**Exercise description**
Please turn the data into a numbered list, starting with its first line and going on through the line with "17: (158, 837)". Skip blank lines and leave the pictures out.

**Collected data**
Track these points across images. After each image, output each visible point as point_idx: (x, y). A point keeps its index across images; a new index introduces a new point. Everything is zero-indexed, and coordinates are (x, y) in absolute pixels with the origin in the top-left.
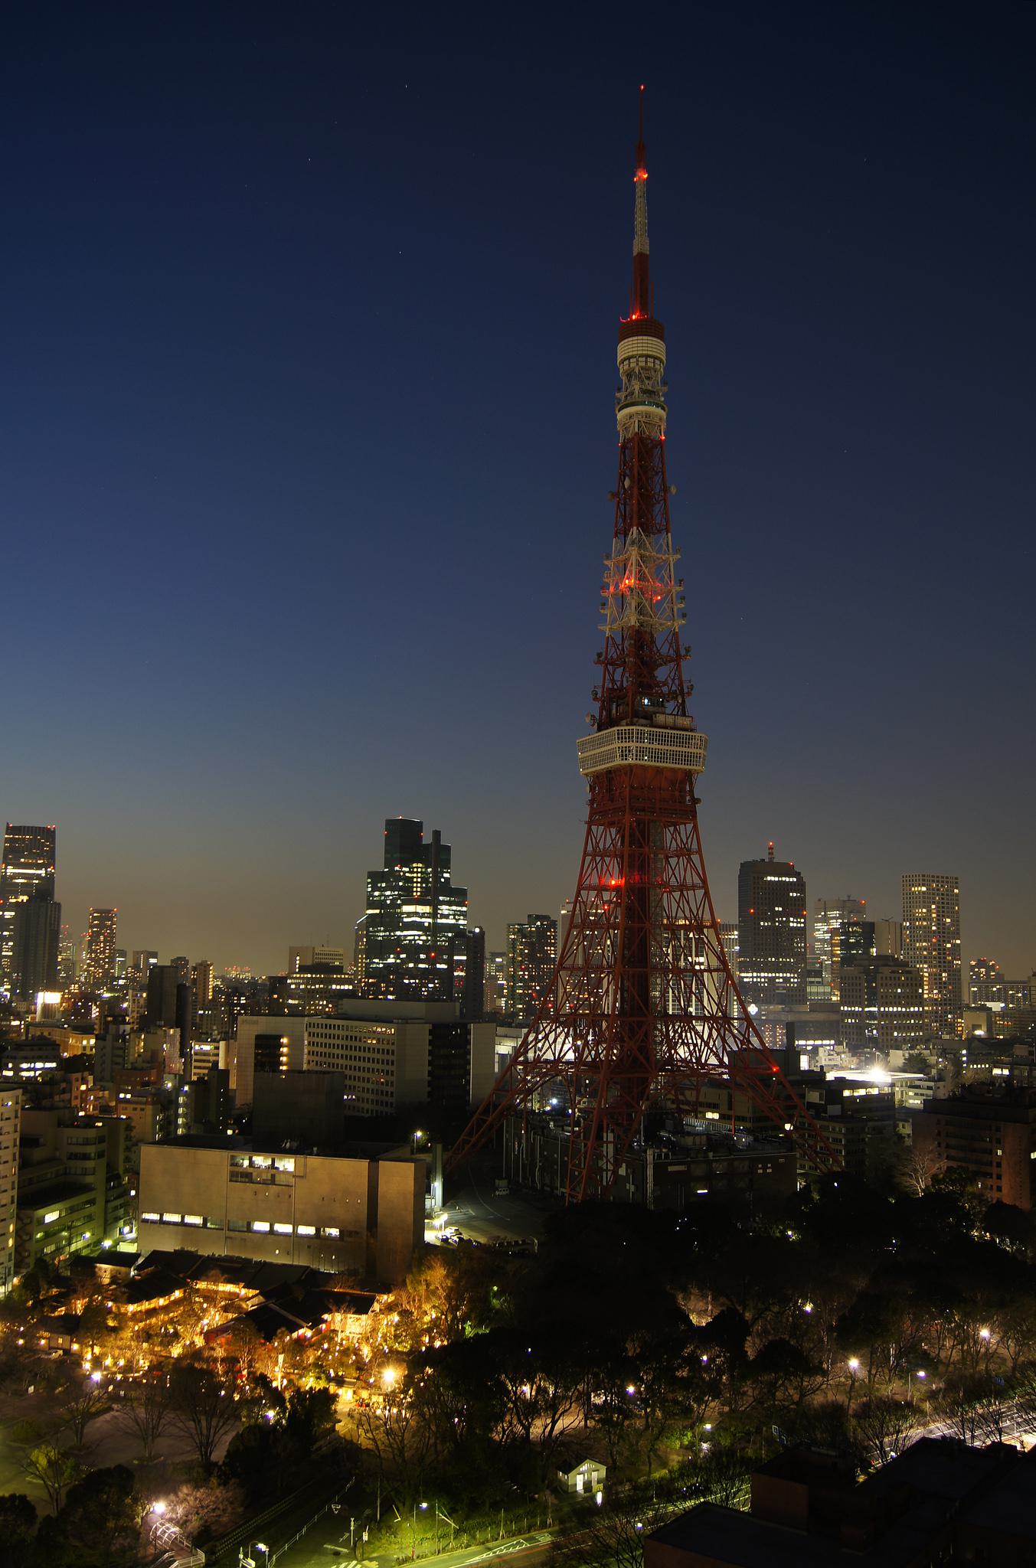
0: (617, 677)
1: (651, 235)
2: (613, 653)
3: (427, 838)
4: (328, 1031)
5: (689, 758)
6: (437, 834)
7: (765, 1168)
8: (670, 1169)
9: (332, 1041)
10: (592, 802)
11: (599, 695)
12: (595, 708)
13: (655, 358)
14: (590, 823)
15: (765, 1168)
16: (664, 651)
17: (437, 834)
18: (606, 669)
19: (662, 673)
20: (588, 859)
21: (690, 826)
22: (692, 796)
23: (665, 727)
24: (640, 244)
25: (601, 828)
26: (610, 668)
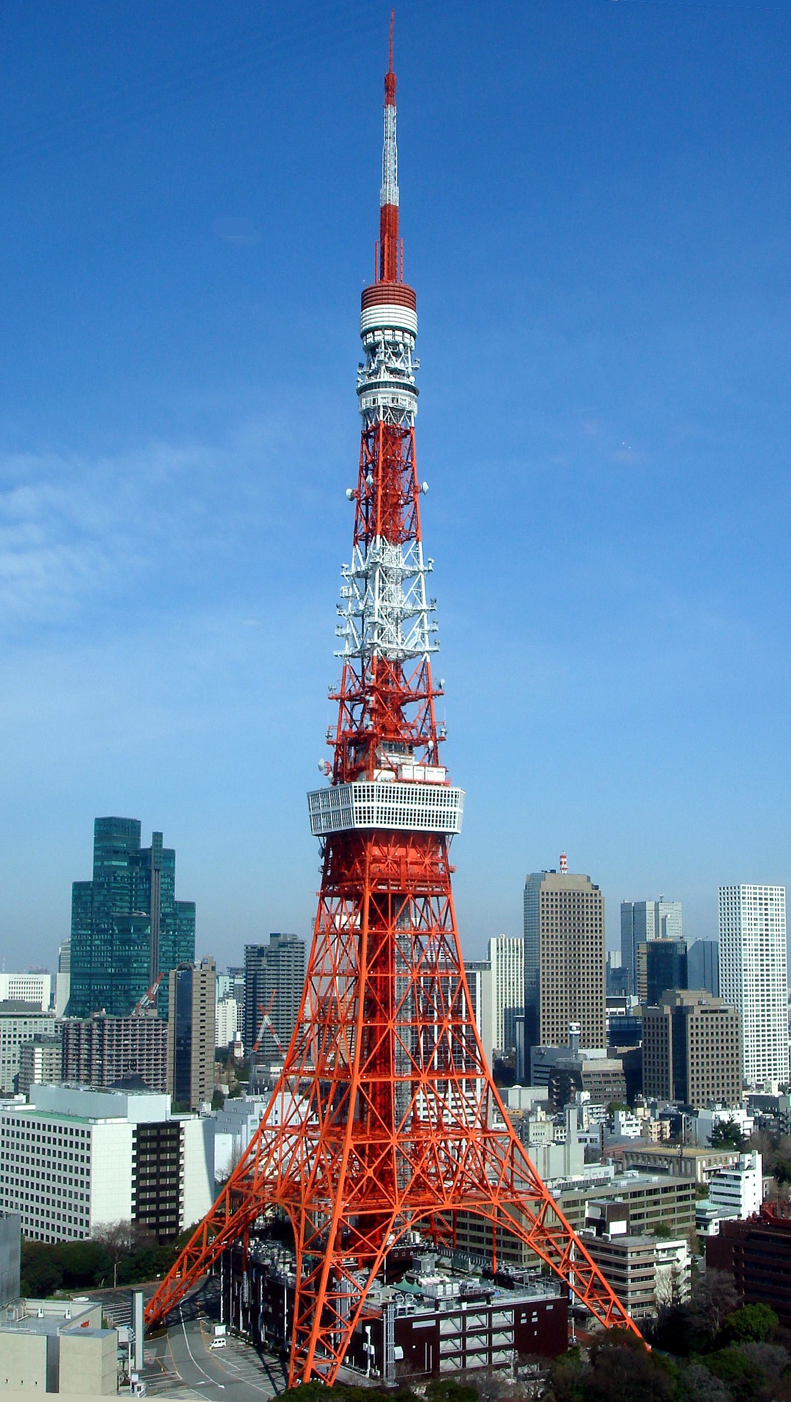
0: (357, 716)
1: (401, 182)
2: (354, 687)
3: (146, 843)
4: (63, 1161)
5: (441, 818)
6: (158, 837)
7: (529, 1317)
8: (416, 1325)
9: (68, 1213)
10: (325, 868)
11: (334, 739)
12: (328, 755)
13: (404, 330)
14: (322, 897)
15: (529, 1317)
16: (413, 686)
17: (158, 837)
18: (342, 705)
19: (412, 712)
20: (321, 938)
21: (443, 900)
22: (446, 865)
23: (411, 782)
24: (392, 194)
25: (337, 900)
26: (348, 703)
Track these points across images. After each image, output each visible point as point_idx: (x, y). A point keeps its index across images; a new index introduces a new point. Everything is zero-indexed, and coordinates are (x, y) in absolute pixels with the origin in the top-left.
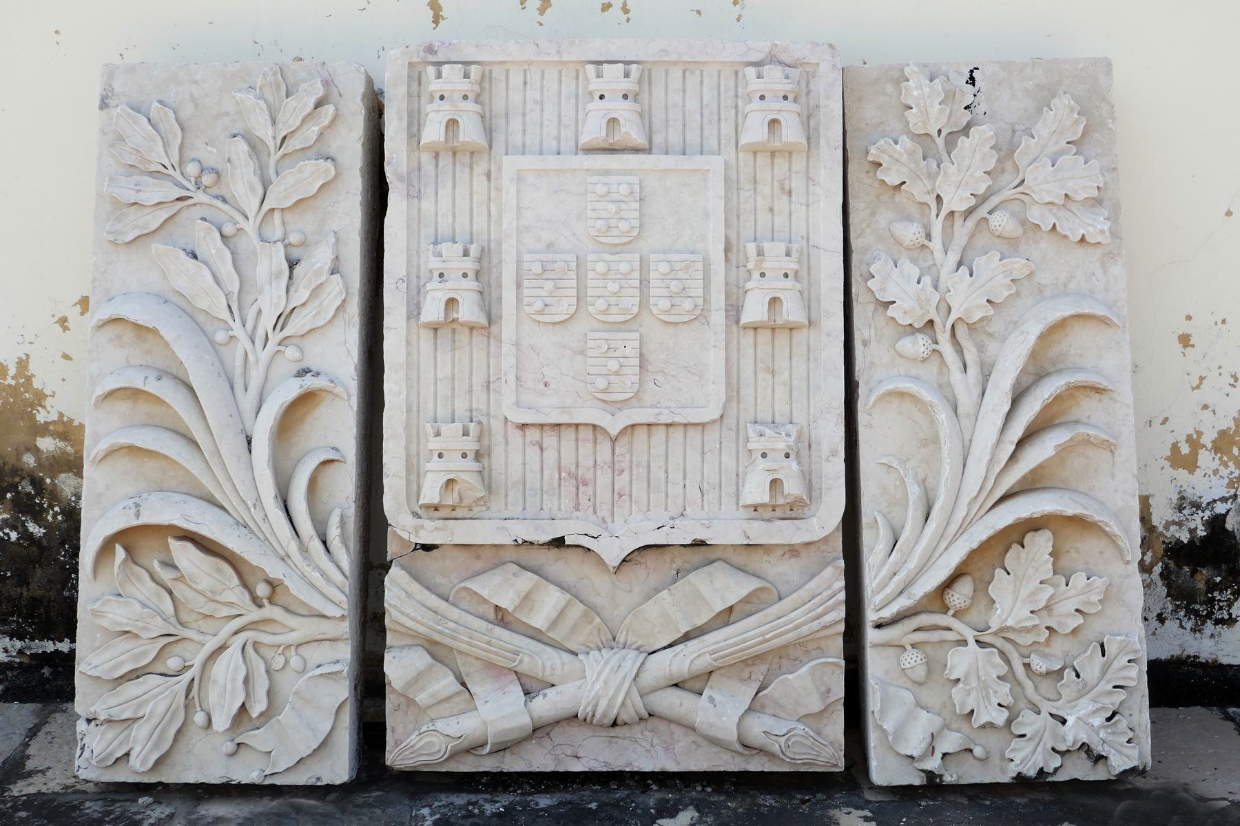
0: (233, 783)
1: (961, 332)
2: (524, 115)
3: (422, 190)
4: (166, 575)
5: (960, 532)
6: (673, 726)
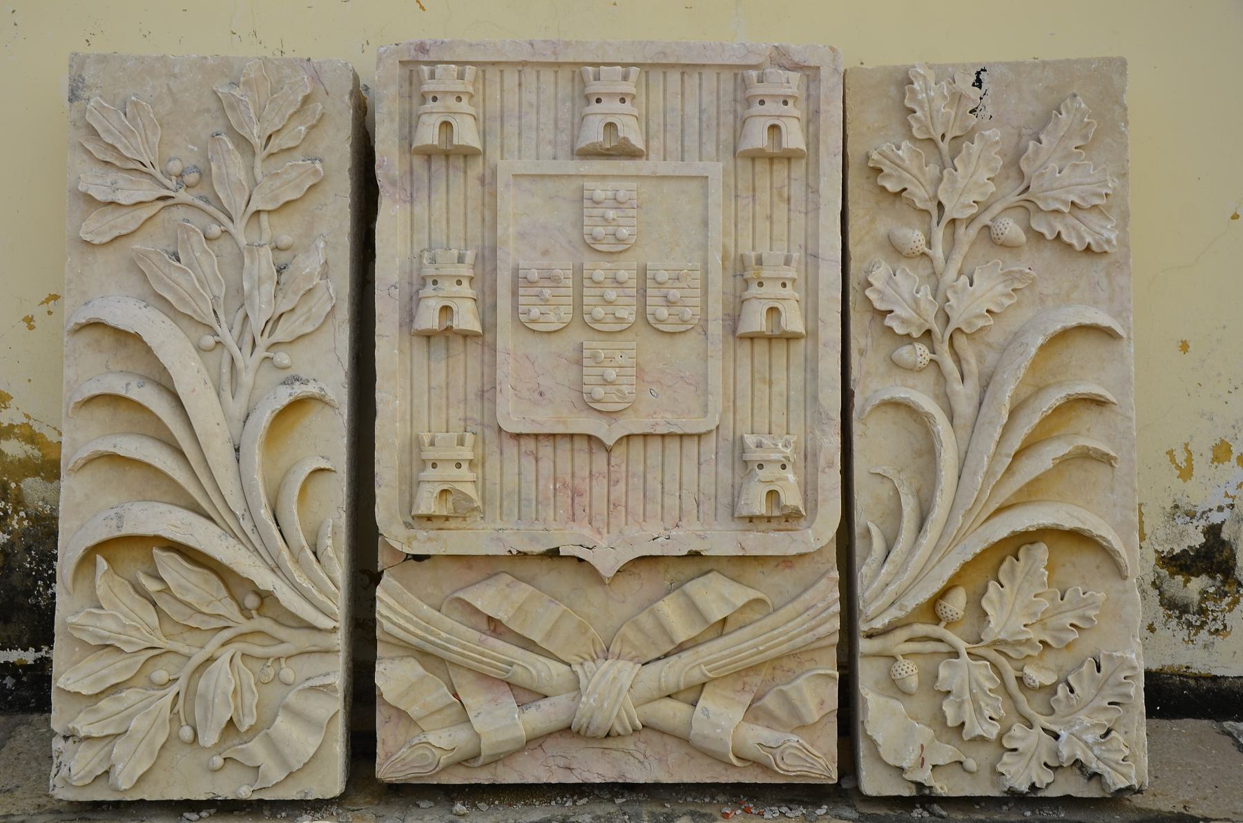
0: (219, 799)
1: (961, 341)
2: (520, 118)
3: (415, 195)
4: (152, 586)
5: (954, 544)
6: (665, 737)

**Task answer**
1. Track these points across images. After each image, output each visible point as point_idx: (x, y). A point keeps its index across images; a new index introduces a new point. Everything is zero-indexed, and coordinates are (x, y) in absolute pixels with the origin in the top-left.
2. 0: (617, 677)
3. 1: (651, 235)
4. 2: (613, 653)
5. 3: (427, 838)
6. 4: (328, 1031)
7. 5: (689, 758)
8. 6: (437, 834)
9. 7: (765, 1168)
10. 8: (670, 1169)
11. 9: (332, 1041)
12. 10: (592, 802)
13. 11: (599, 695)
14. 12: (595, 708)
15. 13: (655, 358)
16. 14: (590, 823)
17. 15: (765, 1168)
18. 16: (664, 651)
19. 17: (437, 834)
20. 18: (606, 669)
21. 19: (662, 673)
22. 20: (588, 859)
23. 21: (690, 826)
24. 22: (692, 796)
25. 23: (665, 727)
26. 24: (640, 244)
27. 25: (601, 828)
28. 26: (610, 668)
29. 0: (357, 716)
30. 1: (401, 182)
31. 2: (354, 687)
32. 3: (146, 843)
33. 4: (63, 1161)
34. 5: (441, 818)
35. 6: (158, 837)
36. 7: (529, 1317)
37. 8: (416, 1325)
38. 9: (68, 1213)
39. 10: (325, 868)
40. 11: (334, 739)
41. 12: (328, 755)
42. 13: (404, 330)
43. 14: (322, 897)
44. 15: (529, 1317)
45. 16: (413, 686)
46. 17: (158, 837)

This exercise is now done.